Problem details: The lines to find are those in the entries that hold the word "white"; copy every one of them.
#####
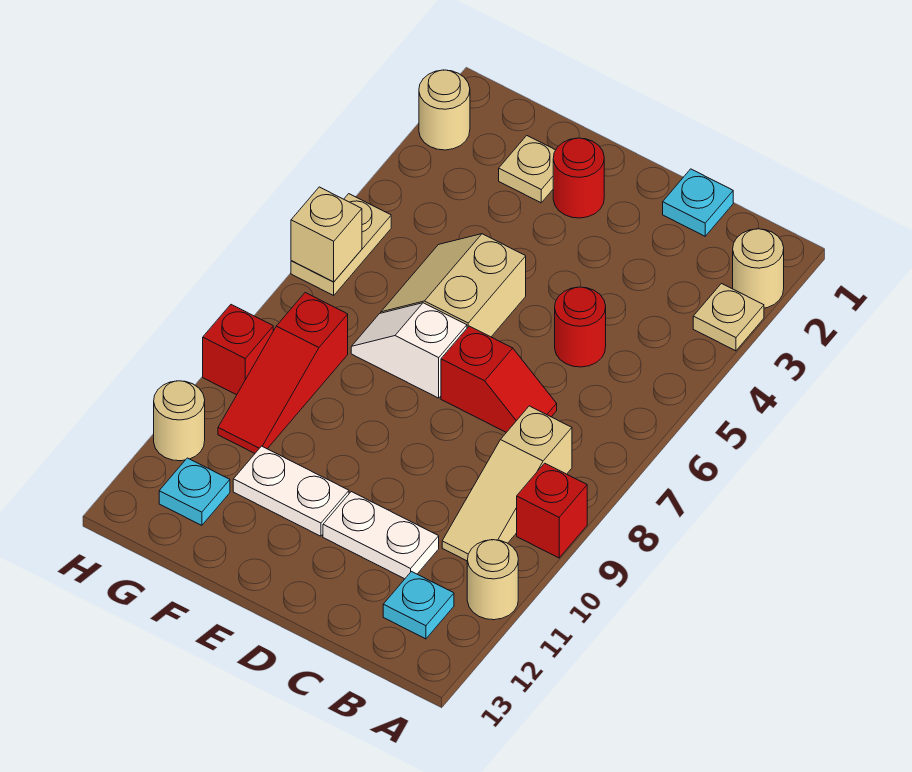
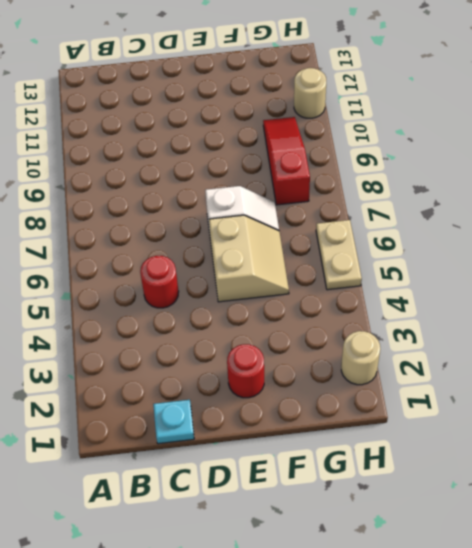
none -> tan round brick A2 level 1
none -> tan plate A3 level 1
none -> red brick A9 level 1

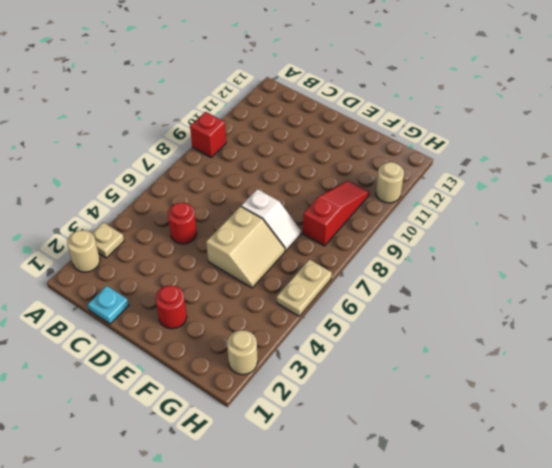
none -> tan round brick A11 level 1
none -> tan slope B8:B10 level 1 top 8
none -> cyan plate B12 level 1

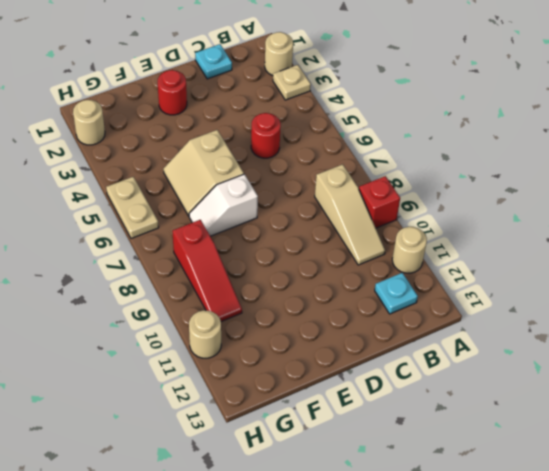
none -> red slope C7:D7 level 1 top D
none -> white plate C11:D11 level 1
none -> white plate E11:F11 level 1

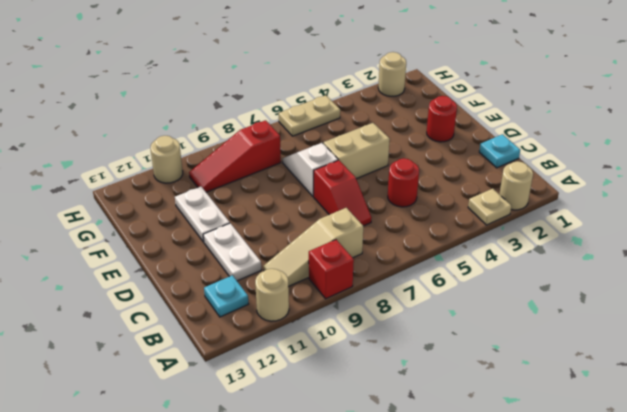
none -> tan plate F2 level 1
none -> cyan plate G12 level 1
none -> red brick H9 level 1

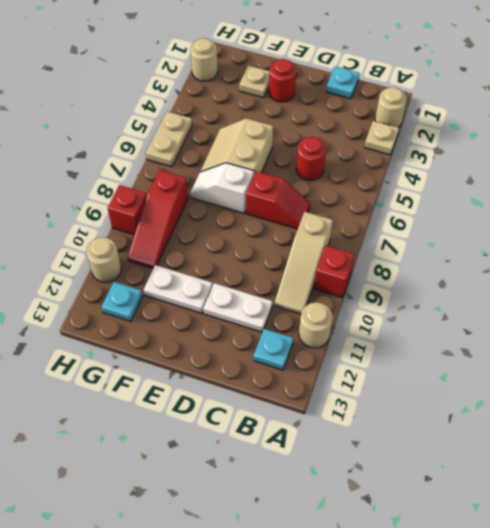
none -> tan brick H6 level 2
#####
Response:
none -> white plate C11:D11 level 1
none -> white plate E11:F11 level 1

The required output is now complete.